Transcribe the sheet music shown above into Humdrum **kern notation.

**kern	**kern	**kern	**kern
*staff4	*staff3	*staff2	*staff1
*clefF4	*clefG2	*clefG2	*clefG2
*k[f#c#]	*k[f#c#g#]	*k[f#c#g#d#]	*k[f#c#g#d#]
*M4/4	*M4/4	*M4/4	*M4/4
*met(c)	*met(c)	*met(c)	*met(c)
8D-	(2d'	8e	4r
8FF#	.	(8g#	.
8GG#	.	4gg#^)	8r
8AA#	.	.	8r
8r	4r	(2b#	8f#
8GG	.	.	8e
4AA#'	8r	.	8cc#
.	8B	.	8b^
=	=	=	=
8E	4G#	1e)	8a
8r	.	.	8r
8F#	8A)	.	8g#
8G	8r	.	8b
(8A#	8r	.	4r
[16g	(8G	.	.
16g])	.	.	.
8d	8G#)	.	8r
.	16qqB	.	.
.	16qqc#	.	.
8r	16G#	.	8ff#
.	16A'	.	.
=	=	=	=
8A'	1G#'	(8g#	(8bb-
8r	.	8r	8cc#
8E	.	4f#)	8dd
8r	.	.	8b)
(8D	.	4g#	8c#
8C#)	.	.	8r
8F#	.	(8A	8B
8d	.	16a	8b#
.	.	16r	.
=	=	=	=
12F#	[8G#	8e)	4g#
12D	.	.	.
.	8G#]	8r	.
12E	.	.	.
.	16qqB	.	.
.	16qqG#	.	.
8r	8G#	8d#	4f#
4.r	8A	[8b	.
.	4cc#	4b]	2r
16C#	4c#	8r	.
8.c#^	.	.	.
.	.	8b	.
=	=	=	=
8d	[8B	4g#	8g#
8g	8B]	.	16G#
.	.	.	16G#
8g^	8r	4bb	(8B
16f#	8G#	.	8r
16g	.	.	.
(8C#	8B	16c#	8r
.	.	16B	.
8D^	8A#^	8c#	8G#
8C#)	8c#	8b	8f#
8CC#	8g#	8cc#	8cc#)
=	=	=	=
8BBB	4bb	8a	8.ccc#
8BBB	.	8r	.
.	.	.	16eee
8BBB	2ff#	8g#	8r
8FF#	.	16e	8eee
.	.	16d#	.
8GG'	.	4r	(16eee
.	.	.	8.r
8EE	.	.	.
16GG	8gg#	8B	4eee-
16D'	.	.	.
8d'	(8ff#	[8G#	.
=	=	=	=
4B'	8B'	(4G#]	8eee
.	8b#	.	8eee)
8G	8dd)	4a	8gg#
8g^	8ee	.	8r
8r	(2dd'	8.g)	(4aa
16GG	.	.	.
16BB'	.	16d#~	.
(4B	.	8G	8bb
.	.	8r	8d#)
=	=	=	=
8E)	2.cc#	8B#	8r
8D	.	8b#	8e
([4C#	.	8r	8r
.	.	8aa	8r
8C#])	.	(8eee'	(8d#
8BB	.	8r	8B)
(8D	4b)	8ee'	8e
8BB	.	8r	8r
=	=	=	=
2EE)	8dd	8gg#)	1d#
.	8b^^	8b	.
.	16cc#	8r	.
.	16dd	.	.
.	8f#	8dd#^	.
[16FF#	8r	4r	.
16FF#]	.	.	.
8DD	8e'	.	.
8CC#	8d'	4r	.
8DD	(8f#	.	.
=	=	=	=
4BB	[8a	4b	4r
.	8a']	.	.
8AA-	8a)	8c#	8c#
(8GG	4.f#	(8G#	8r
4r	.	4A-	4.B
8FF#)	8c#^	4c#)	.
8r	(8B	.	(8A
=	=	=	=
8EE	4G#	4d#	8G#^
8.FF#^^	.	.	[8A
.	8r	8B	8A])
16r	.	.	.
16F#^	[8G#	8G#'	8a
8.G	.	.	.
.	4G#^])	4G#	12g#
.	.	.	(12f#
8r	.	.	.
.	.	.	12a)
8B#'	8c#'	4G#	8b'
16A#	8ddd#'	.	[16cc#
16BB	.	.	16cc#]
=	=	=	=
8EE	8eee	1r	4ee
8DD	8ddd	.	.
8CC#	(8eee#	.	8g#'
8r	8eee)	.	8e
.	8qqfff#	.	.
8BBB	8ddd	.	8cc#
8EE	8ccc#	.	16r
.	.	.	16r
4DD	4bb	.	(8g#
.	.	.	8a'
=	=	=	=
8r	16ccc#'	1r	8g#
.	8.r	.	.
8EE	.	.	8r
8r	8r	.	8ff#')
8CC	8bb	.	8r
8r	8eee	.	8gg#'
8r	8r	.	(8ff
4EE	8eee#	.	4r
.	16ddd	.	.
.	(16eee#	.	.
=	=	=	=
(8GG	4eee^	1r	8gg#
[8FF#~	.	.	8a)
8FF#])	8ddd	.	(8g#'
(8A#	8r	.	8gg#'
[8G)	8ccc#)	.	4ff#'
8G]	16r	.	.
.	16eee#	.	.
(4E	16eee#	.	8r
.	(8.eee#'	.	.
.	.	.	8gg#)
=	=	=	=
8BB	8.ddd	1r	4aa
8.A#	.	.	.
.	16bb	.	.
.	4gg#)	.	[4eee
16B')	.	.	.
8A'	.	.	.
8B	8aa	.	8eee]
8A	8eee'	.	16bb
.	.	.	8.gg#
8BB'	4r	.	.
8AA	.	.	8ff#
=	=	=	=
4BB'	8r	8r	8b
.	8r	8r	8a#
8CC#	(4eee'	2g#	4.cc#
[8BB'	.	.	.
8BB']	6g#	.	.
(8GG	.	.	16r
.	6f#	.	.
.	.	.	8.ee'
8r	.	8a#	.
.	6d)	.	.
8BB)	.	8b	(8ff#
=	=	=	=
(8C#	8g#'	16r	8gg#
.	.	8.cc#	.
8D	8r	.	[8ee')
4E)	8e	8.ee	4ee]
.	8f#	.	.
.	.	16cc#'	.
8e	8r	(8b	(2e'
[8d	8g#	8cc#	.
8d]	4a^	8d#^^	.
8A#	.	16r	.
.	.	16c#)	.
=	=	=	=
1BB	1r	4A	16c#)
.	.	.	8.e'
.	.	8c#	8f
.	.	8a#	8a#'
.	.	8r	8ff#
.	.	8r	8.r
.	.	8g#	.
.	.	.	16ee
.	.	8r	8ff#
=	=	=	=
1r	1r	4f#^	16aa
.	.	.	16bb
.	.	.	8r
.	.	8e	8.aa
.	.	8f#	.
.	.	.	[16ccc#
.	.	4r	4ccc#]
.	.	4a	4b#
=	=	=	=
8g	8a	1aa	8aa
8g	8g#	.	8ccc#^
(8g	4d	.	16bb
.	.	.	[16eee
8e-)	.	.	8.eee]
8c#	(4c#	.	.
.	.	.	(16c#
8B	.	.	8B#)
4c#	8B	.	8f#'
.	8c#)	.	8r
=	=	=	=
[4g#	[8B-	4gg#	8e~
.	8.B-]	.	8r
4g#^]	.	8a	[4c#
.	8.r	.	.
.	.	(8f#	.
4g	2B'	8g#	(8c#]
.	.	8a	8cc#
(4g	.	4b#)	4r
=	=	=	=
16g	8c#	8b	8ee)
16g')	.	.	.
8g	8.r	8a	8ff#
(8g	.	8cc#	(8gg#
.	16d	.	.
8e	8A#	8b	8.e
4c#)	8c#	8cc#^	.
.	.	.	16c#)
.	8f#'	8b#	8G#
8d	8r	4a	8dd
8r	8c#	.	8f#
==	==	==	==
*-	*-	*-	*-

■ Goal ■
Which lines of the data above contain the string "kern"? Return every one of them in full, counting a match only when the case is the same.

■ Result below ■
Transcribe the sheet music shown above into Humdrum **kern notation.
**kern	**kern	**kern	**kern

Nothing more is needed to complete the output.